Each entry is to be given again exactly; drop the images.

Exercise data:

↓

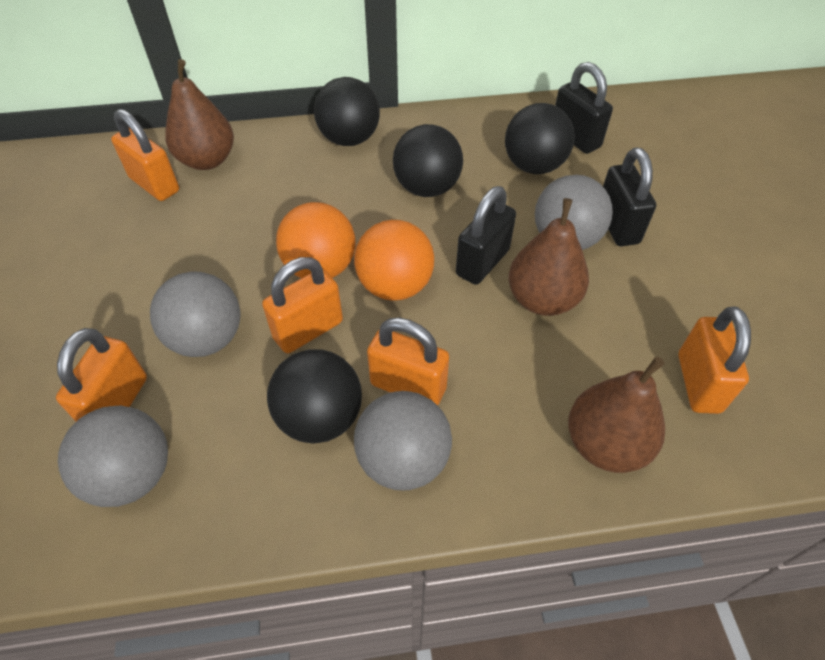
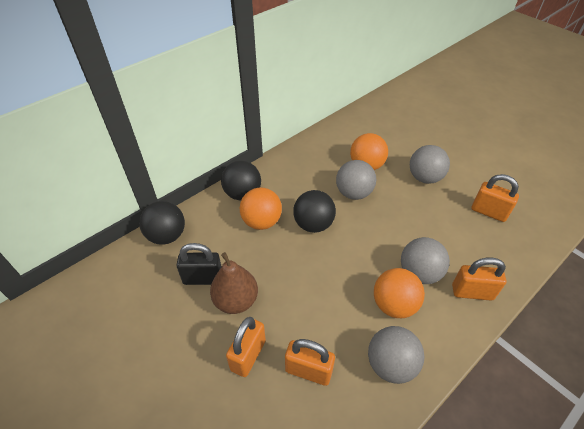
black ball: [267,349,362,444] [314,77,380,146] [393,124,463,197] [505,103,575,174] = 4 -> [139,201,185,245] [221,161,261,201] [293,190,336,233] = 3
black padlock: [456,186,516,285] [555,62,613,154] [603,147,656,246] = 3 -> [176,243,222,285] = 1
brown pear: [165,59,234,170] [508,198,589,316] [568,357,665,473] = 3 -> [210,252,258,314] = 1
orange ball: [276,202,356,278] [354,220,434,301] = 2 -> [240,187,282,230] [350,133,388,170] [374,268,425,318] = 3
orange padlock: [56,328,147,421] [111,109,179,201] [262,257,343,353] [367,317,449,406] [678,307,751,414] = 5 -> [226,317,266,377] [285,339,335,386] [452,257,506,301] [471,174,519,222] = 4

↑

Result for this exercise:
black ball: [267,349,362,444] [314,77,380,146] [393,124,463,197] [505,103,575,174] = 4 -> [139,201,185,245] [221,161,261,201] [293,190,336,233] = 3
black padlock: [456,186,516,285] [555,62,613,154] [603,147,656,246] = 3 -> [176,243,222,285] = 1
brown pear: [165,59,234,170] [508,198,589,316] [568,357,665,473] = 3 -> [210,252,258,314] = 1
orange ball: [276,202,356,278] [354,220,434,301] = 2 -> [240,187,282,230] [350,133,388,170] [374,268,425,318] = 3
orange padlock: [56,328,147,421] [111,109,179,201] [262,257,343,353] [367,317,449,406] [678,307,751,414] = 5 -> [226,317,266,377] [285,339,335,386] [452,257,506,301] [471,174,519,222] = 4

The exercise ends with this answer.